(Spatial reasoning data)

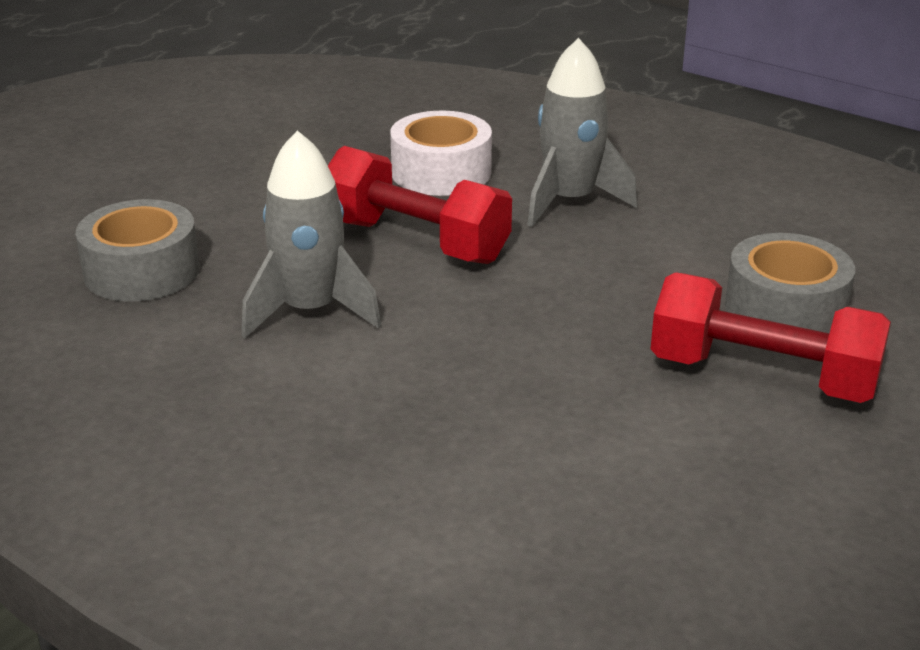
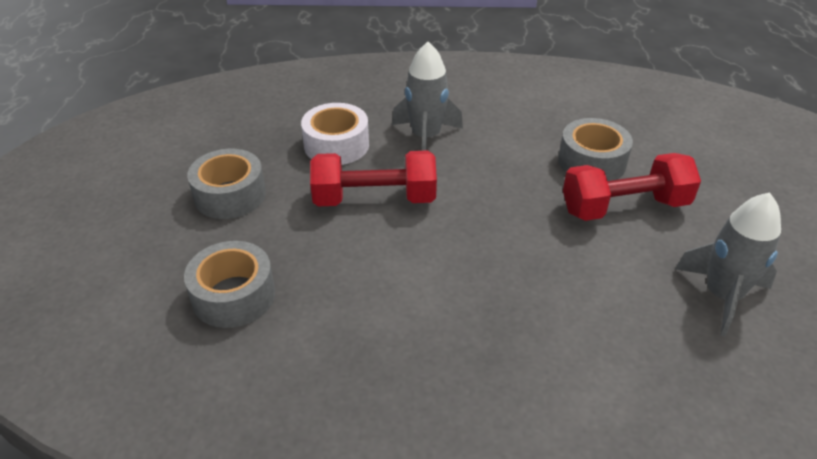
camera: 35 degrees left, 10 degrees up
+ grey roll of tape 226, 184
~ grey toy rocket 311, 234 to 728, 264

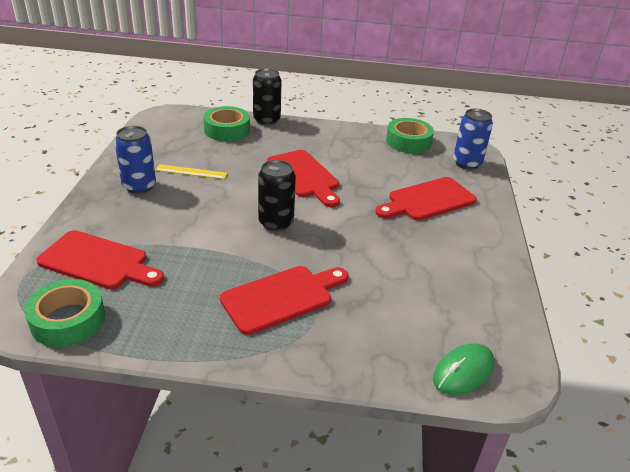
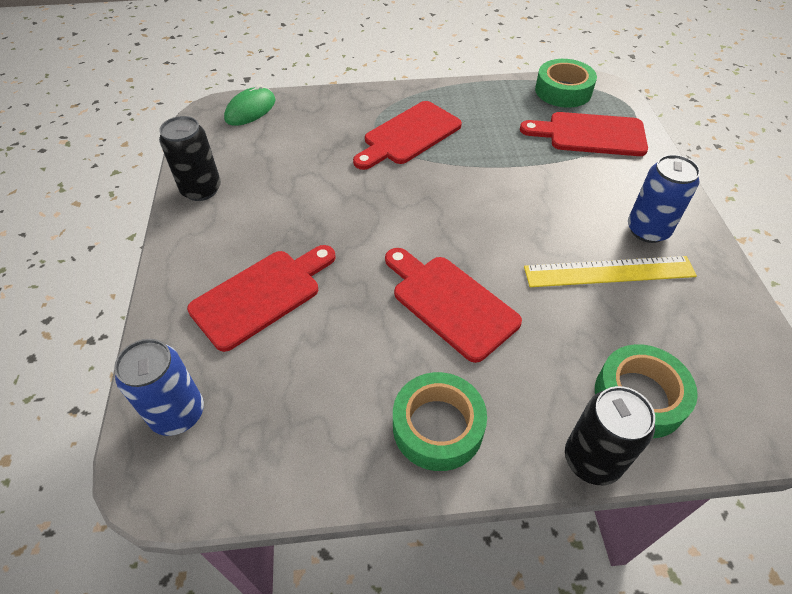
camera: 170 degrees right, 15 degrees up
~ ebony soda can 277, 195 to 190, 158
~ green roll of tape 410, 135 to 440, 421
~ golden measuring stick 191, 171 = 610, 271 x1.62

◆ Required action
Your task is to copy each line of the data above that holds "degrees".

◆ Exercise solution
camera: 35 degrees left, 10 degrees up
camera: 170 degrees right, 15 degrees up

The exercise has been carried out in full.